▶ **Your task**:
The full listing below should be returned without a single change.

━━━━━━

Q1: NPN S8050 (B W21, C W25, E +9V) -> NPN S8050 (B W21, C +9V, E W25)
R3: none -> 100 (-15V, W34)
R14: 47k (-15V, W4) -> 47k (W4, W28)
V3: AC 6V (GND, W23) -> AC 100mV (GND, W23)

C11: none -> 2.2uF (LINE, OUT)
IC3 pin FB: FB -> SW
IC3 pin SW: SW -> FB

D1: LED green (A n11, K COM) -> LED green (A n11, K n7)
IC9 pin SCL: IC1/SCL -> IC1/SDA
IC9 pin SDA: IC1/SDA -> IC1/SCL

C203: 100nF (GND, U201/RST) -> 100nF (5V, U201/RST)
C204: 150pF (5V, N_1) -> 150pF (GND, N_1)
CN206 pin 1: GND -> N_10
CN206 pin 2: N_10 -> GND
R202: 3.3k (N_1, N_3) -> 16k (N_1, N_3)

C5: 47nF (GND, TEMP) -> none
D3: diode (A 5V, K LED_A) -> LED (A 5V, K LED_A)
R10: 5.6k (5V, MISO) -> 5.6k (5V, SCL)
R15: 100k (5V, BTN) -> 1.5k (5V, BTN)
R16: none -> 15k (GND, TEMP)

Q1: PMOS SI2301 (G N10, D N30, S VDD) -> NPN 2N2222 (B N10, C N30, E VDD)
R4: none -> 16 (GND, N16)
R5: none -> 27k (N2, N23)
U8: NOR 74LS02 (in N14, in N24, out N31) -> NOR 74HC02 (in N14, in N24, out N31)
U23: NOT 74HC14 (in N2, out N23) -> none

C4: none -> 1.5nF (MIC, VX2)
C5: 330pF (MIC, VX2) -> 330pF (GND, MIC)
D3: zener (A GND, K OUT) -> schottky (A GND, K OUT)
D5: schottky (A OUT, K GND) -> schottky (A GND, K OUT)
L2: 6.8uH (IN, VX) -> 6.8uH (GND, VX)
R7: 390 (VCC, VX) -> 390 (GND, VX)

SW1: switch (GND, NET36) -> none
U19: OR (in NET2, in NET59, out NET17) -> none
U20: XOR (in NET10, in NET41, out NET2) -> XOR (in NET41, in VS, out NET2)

━━━━━━

▶ **Finished exercise**:
Q1: NPN S8050 (B W21, C W25, E +9V) -> NPN S8050 (B W21, C +9V, E W25)
R3: none -> 100 (-15V, W34)
R14: 47k (-15V, W4) -> 47k (W4, W28)
V3: AC 6V (GND, W23) -> AC 100mV (GND, W23)

C11: none -> 2.2uF (LINE, OUT)
IC3 pin FB: FB -> SW
IC3 pin SW: SW -> FB

D1: LED green (A n11, K COM) -> LED green (A n11, K n7)
IC9 pin SCL: IC1/SCL -> IC1/SDA
IC9 pin SDA: IC1/SDA -> IC1/SCL

C203: 100nF (GND, U201/RST) -> 100nF (5V, U201/RST)
C204: 150pF (5V, N_1) -> 150pF (GND, N_1)
CN206 pin 1: GND -> N_10
CN206 pin 2: N_10 -> GND
R202: 3.3k (N_1, N_3) -> 16k (N_1, N_3)

C5: 47nF (GND, TEMP) -> none
D3: diode (A 5V, K LED_A) -> LED (A 5V, K LED_A)
R10: 5.6k (5V, MISO) -> 5.6k (5V, SCL)
R15: 100k (5V, BTN) -> 1.5k (5V, BTN)
R16: none -> 15k (GND, TEMP)

Q1: PMOS SI2301 (G N10, D N30, S VDD) -> NPN 2N2222 (B N10, C N30, E VDD)
R4: none -> 16 (GND, N16)
R5: none -> 27k (N2, N23)
U8: NOR 74LS02 (in N14, in N24, out N31) -> NOR 74HC02 (in N14, in N24, out N31)
U23: NOT 74HC14 (in N2, out N23) -> none

C4: none -> 1.5nF (MIC, VX2)
C5: 330pF (MIC, VX2) -> 330pF (GND, MIC)
D3: zener (A GND, K OUT) -> schottky (A GND, K OUT)
D5: schottky (A OUT, K GND) -> schottky (A GND, K OUT)
L2: 6.8uH (IN, VX) -> 6.8uH (GND, VX)
R7: 390 (VCC, VX) -> 390 (GND, VX)

SW1: switch (GND, NET36) -> none
U19: OR (in NET2, in NET59, out NET17) -> none
U20: XOR (in NET10, in NET41, out NET2) -> XOR (in NET41, in VS, out NET2)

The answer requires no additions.